▸ Task objective: Go through the data and copy every line in which "white" appears.

▸ Dataset content:
┄┄┄┄┄┄┄┄┄┄┄┄┄┄┄┄┄┄┄┄

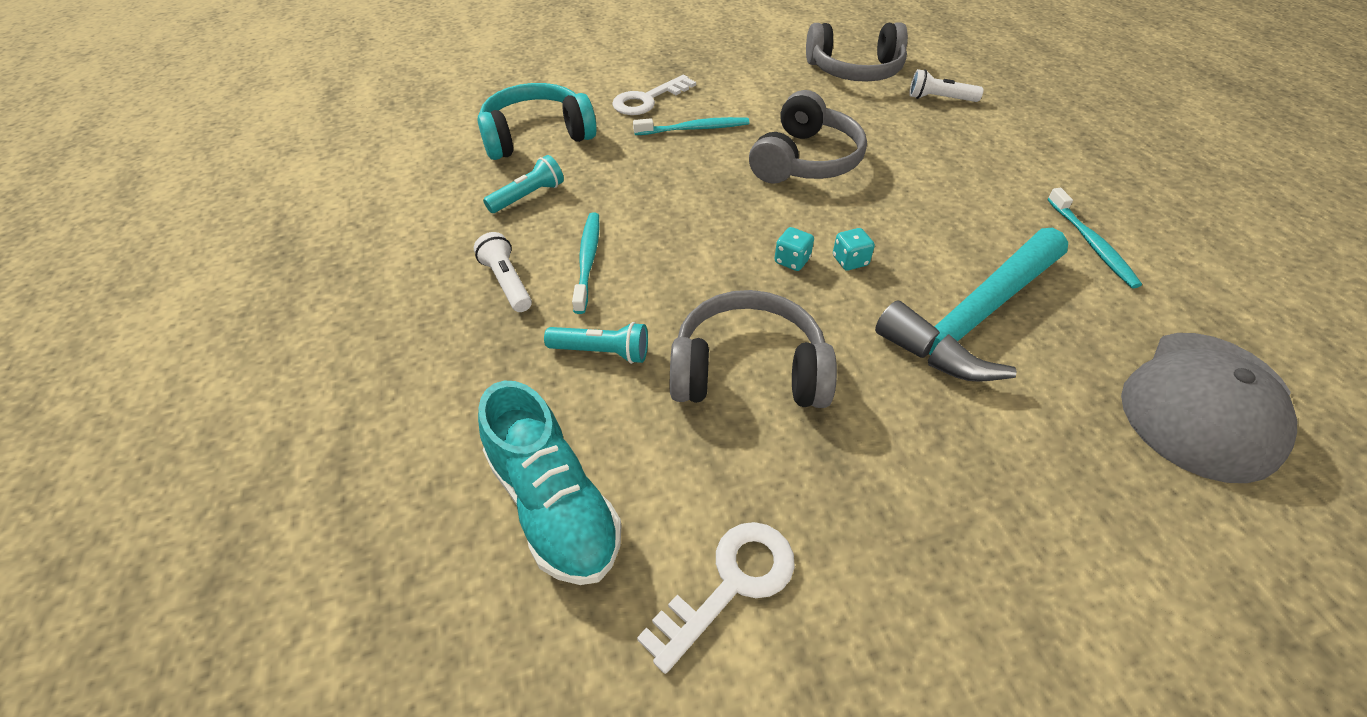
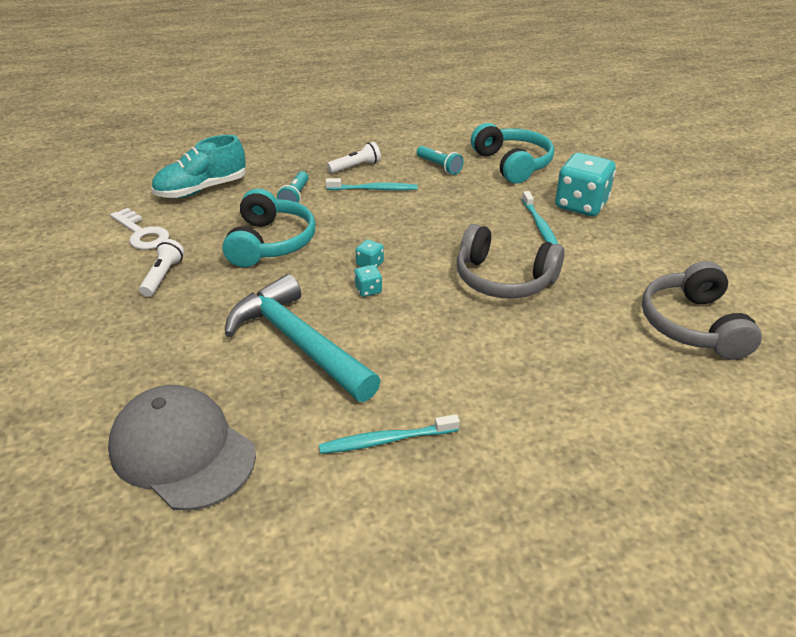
camera: 90 degrees right, 10 degrees down
(648, 99) = (581, 205): white key -> turquoise dice
(748, 370) = (270, 243): grey headphones -> turquoise headphones
(939, 99) = (651, 382): white flashlight -> white flashlight (163, 276)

┄┄┄┄┄┄┄┄┄┄┄┄┄┄┄┄┄┄┄┄

▸ Response below:
(648, 99) = (581, 205): white key -> turquoise dice
(939, 99) = (651, 382): white flashlight -> white flashlight (163, 276)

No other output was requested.